(Task requirements) Go through the data below and return each line where the string "VBUS" occurs.

(Change detection outputs)
++++++++

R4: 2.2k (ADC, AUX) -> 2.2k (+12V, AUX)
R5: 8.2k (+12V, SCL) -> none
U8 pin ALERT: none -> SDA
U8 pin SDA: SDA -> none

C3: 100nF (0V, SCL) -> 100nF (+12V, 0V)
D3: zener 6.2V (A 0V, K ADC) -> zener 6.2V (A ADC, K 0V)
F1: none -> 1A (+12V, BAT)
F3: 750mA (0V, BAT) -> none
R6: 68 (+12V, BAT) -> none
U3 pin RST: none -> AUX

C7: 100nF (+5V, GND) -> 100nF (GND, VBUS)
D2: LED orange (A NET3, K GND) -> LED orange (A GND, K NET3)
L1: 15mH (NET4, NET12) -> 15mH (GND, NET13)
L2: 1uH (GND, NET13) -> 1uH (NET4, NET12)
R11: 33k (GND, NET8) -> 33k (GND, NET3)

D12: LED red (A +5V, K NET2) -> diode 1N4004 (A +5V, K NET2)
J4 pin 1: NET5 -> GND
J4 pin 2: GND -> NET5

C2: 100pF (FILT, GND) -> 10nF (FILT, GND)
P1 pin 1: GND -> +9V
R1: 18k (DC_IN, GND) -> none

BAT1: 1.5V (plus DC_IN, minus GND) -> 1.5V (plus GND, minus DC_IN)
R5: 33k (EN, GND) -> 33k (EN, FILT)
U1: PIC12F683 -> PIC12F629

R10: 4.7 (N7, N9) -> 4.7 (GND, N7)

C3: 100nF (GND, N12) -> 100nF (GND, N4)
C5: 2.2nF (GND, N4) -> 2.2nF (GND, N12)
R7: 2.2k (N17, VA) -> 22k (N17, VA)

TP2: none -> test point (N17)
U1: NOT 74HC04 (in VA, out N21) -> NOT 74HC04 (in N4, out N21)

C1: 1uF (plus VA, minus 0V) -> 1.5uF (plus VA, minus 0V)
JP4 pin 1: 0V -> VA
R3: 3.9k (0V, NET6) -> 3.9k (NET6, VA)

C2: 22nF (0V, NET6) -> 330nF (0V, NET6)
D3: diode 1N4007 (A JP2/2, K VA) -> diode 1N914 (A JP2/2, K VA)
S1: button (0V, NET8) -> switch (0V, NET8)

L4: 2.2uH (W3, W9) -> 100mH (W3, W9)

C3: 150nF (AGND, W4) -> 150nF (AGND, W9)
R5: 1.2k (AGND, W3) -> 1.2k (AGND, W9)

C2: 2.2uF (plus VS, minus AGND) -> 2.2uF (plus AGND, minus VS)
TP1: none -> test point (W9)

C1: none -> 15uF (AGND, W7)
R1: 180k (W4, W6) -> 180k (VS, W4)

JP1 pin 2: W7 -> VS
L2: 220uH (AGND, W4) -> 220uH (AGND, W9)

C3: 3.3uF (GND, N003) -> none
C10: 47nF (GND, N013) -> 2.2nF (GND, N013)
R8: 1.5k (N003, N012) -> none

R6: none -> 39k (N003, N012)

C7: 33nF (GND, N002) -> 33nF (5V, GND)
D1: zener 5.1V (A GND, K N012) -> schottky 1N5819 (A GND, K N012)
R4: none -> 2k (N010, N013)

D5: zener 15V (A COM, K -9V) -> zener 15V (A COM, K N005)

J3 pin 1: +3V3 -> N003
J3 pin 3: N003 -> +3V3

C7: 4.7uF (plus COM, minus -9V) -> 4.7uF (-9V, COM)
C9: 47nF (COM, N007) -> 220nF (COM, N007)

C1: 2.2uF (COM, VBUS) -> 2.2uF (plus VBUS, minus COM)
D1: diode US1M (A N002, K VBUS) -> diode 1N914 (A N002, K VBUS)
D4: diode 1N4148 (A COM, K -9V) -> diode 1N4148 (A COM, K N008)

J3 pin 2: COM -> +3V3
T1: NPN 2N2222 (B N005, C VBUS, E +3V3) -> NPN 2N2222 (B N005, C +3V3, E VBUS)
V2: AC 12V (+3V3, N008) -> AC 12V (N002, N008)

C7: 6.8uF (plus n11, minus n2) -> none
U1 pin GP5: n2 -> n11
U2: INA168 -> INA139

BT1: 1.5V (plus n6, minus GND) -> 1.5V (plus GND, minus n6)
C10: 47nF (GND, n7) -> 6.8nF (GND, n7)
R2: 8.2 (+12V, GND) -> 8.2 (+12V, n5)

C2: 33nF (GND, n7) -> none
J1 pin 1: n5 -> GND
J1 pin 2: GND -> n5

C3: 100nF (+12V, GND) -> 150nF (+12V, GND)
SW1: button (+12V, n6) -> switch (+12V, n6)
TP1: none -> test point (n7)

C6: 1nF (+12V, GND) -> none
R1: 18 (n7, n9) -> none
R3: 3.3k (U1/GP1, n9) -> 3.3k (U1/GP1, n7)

++++++++

(Output)
C7: 100nF (+5V, GND) -> 100nF (GND, VBUS)
C1: 2.2uF (COM, VBUS) -> 2.2uF (plus VBUS, minus COM)
D1: diode US1M (A N002, K VBUS) -> diode 1N914 (A N002, K VBUS)
T1: NPN 2N2222 (B N005, C VBUS, E +3V3) -> NPN 2N2222 (B N005, C +3V3, E VBUS)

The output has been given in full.